=== WHAT IS REQUIRED ===
Look at each line below and count those with the word "every"; the answer is that number only.

=== EXCERPTED RECORDS ===

--- START ---

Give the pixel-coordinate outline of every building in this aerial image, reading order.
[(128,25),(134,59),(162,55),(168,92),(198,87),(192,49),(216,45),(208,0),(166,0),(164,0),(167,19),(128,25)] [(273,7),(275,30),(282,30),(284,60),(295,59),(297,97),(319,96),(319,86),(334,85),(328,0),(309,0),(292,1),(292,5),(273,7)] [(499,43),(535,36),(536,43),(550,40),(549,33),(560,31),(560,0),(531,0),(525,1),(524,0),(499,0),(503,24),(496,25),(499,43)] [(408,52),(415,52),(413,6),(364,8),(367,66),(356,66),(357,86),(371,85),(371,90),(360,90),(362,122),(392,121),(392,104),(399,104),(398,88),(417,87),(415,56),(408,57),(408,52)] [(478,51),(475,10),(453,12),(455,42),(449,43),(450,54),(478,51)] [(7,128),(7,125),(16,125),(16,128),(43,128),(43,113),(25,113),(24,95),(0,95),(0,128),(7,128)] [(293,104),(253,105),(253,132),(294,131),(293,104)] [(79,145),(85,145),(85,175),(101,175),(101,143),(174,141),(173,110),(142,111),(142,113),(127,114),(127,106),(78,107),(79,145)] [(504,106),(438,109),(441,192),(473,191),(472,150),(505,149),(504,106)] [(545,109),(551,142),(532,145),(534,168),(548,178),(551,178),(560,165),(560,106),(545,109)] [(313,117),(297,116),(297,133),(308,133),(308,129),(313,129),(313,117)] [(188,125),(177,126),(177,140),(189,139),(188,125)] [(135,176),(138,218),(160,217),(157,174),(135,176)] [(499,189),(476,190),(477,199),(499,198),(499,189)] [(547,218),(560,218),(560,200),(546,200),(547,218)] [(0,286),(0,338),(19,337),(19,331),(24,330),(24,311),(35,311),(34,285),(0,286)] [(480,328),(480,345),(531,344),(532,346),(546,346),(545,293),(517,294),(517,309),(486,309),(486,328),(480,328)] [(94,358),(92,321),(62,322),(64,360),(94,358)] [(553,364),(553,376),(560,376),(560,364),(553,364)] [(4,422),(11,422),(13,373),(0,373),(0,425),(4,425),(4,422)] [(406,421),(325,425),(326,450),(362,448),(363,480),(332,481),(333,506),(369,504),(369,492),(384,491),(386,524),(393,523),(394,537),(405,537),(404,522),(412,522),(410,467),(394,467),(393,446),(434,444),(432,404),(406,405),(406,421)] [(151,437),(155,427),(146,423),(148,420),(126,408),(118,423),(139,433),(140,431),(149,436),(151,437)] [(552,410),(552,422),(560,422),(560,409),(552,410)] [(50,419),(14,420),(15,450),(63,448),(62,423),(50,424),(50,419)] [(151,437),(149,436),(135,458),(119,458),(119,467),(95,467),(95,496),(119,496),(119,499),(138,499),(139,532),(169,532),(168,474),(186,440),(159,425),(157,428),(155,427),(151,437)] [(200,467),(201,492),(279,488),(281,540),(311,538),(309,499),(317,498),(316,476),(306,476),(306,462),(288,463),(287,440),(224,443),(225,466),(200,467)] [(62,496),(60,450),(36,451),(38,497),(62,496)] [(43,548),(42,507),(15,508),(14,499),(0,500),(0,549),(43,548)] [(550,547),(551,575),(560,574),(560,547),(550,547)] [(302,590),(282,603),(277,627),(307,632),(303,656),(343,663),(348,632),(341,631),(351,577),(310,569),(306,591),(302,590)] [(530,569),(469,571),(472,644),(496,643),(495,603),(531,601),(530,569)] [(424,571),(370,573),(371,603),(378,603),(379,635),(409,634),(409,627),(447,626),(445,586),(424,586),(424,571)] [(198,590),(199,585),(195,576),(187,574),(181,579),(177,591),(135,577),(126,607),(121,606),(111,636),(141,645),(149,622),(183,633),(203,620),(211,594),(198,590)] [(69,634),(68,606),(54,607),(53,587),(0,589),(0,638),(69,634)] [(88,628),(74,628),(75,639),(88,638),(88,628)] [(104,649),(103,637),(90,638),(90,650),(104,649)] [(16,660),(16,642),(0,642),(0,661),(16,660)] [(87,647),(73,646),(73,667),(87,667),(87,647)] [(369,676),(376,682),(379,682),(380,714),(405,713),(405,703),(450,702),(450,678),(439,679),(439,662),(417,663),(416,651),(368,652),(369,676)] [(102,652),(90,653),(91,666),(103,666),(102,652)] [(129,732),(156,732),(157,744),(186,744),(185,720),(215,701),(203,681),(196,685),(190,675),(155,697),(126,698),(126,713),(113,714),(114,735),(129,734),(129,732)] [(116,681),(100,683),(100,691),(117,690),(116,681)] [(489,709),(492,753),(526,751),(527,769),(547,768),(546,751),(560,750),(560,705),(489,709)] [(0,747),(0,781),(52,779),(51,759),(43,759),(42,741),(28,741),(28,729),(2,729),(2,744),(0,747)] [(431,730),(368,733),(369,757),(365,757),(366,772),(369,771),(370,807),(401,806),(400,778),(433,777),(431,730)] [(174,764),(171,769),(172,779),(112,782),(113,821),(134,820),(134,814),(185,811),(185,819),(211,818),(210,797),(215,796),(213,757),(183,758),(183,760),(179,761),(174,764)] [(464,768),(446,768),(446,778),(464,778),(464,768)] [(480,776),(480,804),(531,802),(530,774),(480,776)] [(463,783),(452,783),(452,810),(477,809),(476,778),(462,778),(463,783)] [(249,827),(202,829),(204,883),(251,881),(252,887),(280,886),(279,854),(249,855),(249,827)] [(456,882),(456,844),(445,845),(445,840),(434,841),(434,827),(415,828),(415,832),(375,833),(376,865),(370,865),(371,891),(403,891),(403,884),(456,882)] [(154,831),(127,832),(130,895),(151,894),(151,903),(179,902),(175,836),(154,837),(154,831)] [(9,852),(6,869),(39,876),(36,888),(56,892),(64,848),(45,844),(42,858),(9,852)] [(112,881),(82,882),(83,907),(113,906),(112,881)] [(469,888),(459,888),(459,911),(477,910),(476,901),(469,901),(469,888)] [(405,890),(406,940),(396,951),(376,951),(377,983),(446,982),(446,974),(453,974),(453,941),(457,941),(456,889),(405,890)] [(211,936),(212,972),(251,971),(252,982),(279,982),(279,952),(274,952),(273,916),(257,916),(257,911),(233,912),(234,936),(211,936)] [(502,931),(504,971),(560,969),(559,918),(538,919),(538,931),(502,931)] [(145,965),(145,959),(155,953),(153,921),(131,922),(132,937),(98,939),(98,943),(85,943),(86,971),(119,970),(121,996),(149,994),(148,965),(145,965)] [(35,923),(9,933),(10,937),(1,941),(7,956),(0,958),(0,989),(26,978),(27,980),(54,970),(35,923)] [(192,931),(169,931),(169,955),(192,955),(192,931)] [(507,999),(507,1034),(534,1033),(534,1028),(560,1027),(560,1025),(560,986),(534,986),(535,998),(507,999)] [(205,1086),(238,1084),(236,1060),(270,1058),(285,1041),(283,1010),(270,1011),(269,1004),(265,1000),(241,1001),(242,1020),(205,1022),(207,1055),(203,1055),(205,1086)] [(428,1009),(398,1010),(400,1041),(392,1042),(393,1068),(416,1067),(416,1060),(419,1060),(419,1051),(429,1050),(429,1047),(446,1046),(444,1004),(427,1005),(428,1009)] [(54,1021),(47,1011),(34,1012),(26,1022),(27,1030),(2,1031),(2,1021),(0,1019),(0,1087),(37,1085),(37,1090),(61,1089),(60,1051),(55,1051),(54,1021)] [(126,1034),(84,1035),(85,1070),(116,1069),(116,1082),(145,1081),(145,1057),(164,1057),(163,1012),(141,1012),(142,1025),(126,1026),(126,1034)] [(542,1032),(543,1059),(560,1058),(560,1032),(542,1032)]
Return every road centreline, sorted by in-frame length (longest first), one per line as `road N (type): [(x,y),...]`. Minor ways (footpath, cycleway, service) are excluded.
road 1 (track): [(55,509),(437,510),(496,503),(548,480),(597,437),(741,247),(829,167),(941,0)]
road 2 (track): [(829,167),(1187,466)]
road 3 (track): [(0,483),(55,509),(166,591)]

--- END ---

=== EXERCISE SOLUTION ===
2